→ Instructions for the task
Only lines containing the word "cone" belong in the answer; copy each one from the records.

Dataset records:
════

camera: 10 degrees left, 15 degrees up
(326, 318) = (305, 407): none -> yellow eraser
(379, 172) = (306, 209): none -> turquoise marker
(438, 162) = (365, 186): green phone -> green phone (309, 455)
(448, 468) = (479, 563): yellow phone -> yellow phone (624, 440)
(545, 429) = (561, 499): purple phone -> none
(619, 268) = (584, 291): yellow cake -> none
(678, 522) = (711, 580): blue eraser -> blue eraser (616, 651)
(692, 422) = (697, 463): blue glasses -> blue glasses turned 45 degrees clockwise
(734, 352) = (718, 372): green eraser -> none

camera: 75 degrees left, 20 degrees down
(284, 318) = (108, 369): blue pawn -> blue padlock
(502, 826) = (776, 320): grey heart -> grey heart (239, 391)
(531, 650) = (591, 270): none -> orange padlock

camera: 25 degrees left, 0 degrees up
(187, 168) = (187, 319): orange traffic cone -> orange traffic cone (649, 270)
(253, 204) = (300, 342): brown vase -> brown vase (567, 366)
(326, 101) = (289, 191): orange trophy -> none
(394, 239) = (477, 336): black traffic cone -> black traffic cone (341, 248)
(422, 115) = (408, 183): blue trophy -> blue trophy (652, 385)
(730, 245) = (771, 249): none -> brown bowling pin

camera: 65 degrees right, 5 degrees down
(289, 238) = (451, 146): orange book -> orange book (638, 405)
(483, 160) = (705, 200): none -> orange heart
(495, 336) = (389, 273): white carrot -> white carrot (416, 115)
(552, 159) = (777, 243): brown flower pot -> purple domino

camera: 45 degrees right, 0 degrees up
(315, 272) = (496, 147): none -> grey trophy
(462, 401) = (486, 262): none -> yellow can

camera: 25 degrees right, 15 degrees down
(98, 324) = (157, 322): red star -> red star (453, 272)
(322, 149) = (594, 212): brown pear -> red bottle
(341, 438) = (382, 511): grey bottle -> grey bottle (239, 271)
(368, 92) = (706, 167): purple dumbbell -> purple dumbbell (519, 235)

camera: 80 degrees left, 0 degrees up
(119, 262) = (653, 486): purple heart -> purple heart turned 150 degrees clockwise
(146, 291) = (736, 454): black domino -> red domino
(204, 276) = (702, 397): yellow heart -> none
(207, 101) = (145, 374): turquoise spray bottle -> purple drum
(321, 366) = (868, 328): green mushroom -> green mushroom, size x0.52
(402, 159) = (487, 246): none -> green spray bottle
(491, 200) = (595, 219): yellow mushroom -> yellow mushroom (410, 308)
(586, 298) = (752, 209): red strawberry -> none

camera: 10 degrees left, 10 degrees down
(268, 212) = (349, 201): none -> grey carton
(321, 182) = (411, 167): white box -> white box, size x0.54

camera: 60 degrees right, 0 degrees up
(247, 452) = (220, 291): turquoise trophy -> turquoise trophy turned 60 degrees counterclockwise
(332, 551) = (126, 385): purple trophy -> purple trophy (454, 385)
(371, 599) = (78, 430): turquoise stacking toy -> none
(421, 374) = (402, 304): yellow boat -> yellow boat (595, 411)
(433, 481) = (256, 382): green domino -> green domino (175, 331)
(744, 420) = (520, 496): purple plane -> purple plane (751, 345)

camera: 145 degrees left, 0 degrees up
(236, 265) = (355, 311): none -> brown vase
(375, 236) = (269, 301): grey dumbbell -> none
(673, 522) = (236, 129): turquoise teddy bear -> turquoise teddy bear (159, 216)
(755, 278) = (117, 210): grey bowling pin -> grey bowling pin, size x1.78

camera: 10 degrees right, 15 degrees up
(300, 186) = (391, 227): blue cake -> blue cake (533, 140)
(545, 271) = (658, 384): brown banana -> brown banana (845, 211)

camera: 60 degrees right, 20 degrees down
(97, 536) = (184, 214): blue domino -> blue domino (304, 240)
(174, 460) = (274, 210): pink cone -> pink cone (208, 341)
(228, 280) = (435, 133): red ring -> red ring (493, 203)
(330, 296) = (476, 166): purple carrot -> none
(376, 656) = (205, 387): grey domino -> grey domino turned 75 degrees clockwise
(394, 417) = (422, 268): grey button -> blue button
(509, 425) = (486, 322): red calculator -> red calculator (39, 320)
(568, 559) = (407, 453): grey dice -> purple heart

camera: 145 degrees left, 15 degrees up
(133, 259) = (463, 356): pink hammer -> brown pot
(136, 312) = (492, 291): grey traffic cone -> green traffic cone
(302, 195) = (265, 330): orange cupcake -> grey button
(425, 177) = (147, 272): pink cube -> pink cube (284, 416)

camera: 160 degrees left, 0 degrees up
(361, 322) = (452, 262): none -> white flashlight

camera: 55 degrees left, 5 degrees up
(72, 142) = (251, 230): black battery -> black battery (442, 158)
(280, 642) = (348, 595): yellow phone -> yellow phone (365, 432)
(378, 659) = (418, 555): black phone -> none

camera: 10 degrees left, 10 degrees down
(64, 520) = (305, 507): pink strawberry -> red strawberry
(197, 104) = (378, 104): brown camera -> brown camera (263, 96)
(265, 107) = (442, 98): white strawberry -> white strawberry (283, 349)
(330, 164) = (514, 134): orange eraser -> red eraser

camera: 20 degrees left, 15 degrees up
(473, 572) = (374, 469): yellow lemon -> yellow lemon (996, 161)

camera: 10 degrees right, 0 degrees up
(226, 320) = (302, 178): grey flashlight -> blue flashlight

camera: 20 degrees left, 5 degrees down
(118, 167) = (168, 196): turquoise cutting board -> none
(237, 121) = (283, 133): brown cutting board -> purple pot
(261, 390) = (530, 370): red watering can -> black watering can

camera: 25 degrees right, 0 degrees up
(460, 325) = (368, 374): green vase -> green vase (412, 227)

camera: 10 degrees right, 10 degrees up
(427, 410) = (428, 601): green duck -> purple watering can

════

→ The answer
(187, 168) = (187, 319): orange traffic cone -> orange traffic cone (649, 270)
(394, 239) = (477, 336): black traffic cone -> black traffic cone (341, 248)
(174, 460) = (274, 210): pink cone -> pink cone (208, 341)
(136, 312) = (492, 291): grey traffic cone -> green traffic cone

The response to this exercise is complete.